■ Task details ■
Report each line of the material below where the word "minus" can be found.

■ Material provided ■

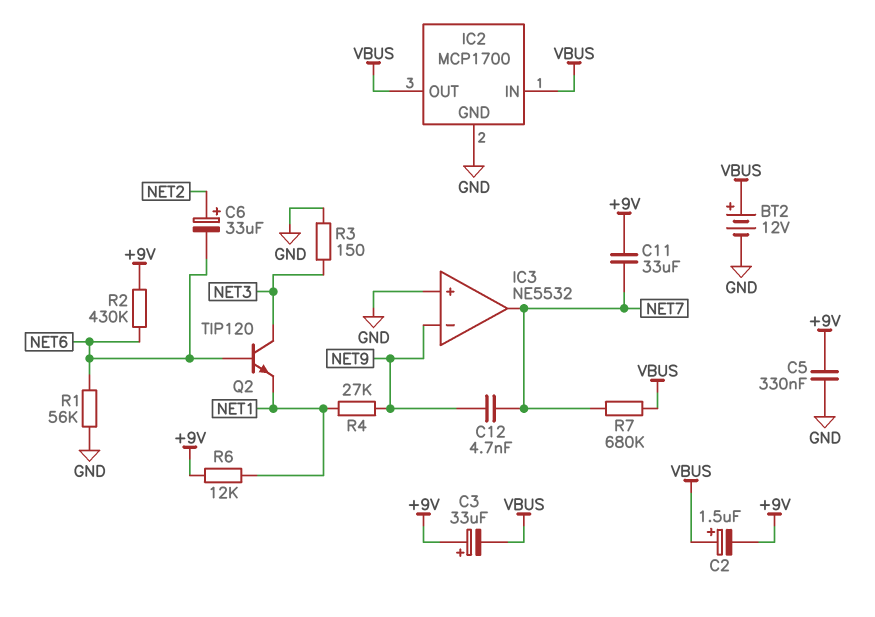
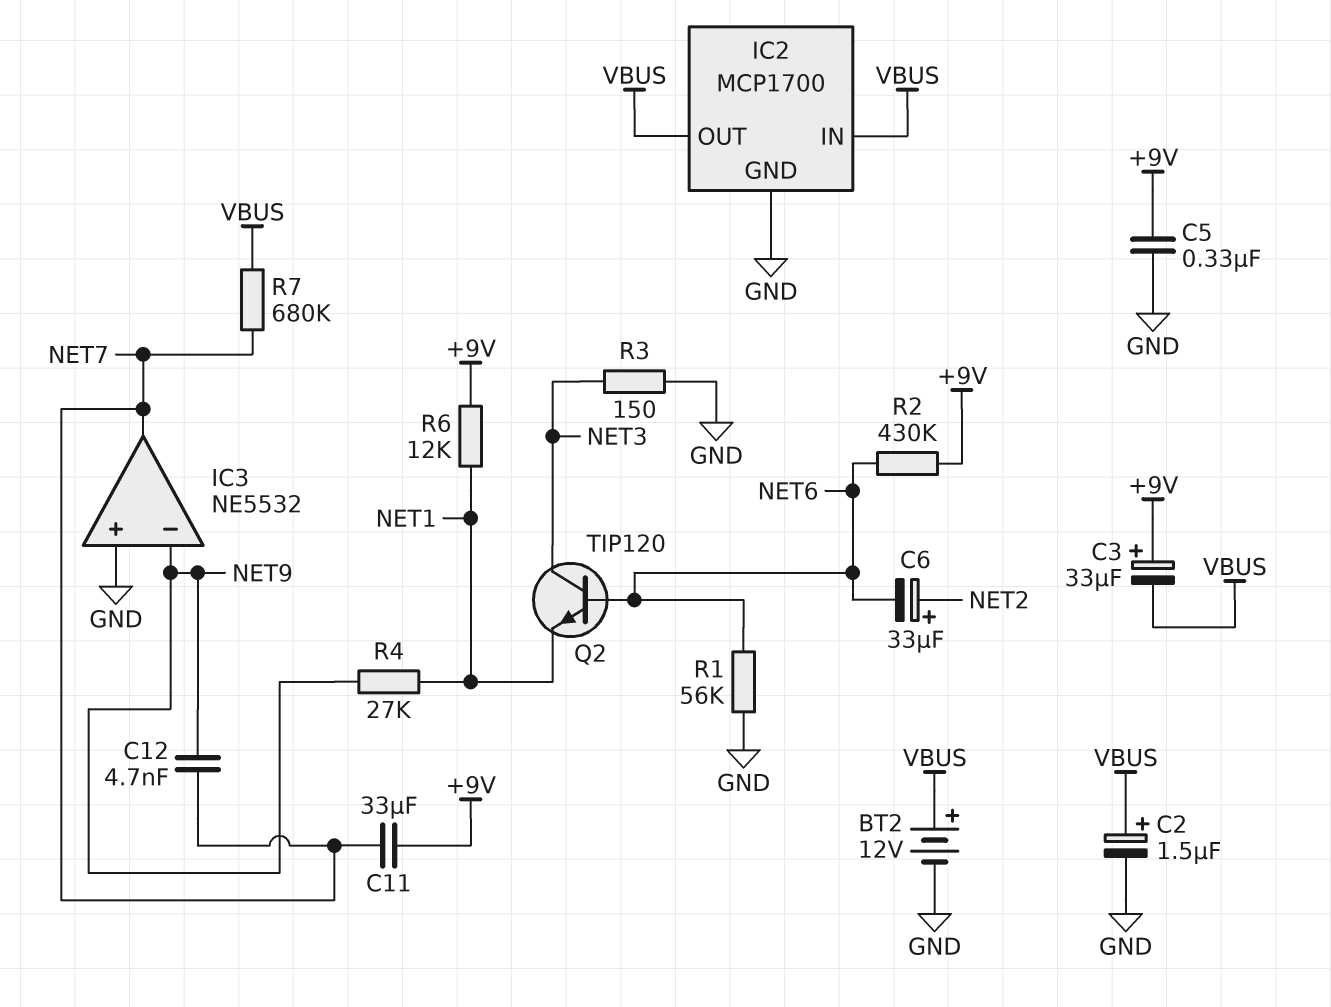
C2: 1.5uF (plus VBUS, minus +9V) -> 1.5uF (plus VBUS, minus GND)

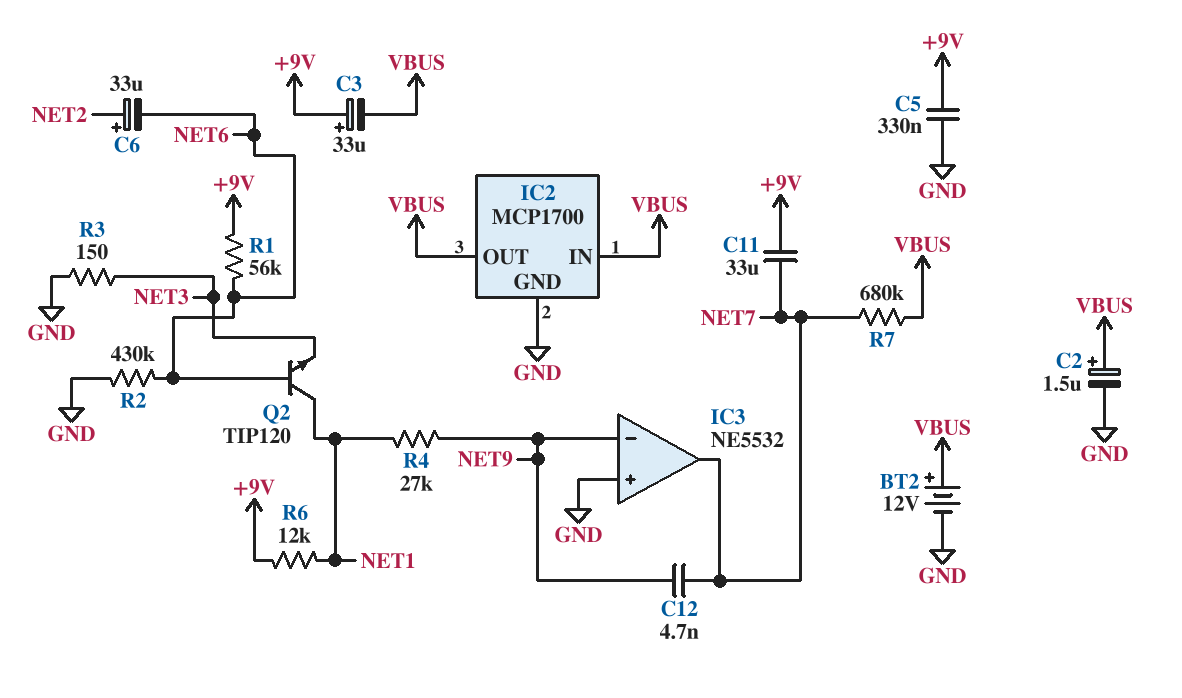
Q2: NPN TIP120 (B NET6, C NET3, E NET1) -> NPN TIP120 (B NET6, C NET1, E NET3)
R1: 56k (GND, NET6) -> 56k (+9V, NET6)
R2: 430k (+9V, NET6) -> 430k (GND, NET6)

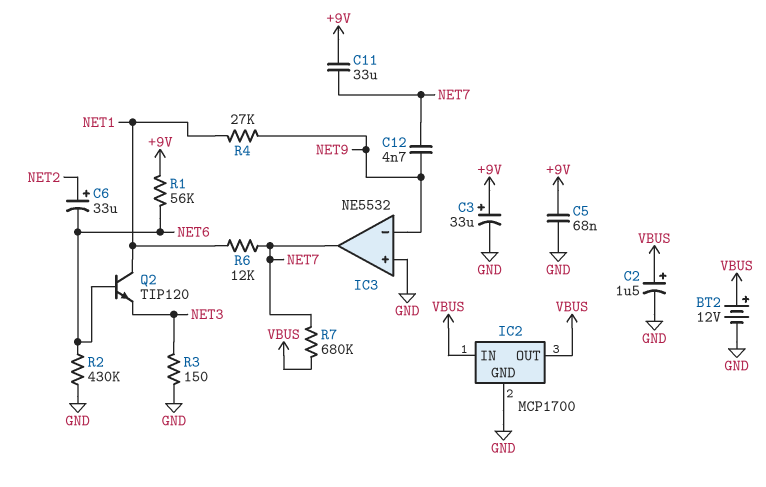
C3: 33uF (plus +9V, minus VBUS) -> 33uF (plus +9V, minus GND)
C5: 330nF (+9V, GND) -> 68nF (+9V, GND)
R6: 12k (+9V, NET1) -> 12k (NET1, NET7)

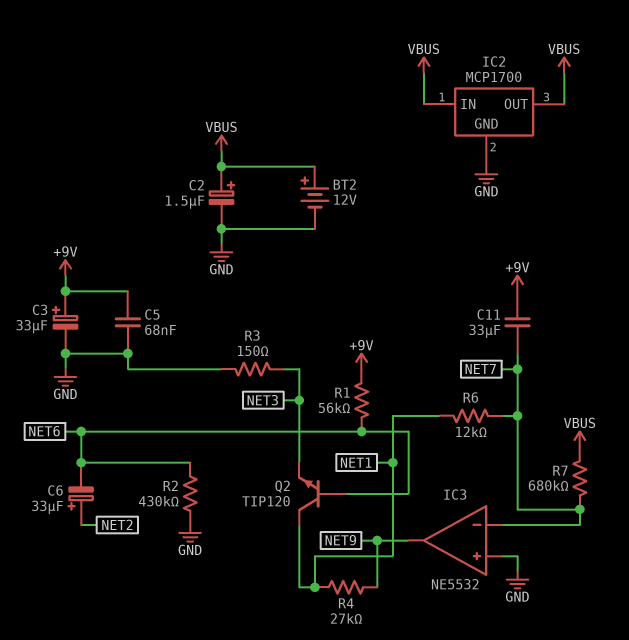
C12: 4.7nF (NET7, NET9) -> none
IC3 pin in-: NET9 -> NET7
IC3 pin out: NET7 -> NET9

■ Solution for this task ■
C2: 1.5uF (plus VBUS, minus +9V) -> 1.5uF (plus VBUS, minus GND)
C3: 33uF (plus +9V, minus VBUS) -> 33uF (plus +9V, minus GND)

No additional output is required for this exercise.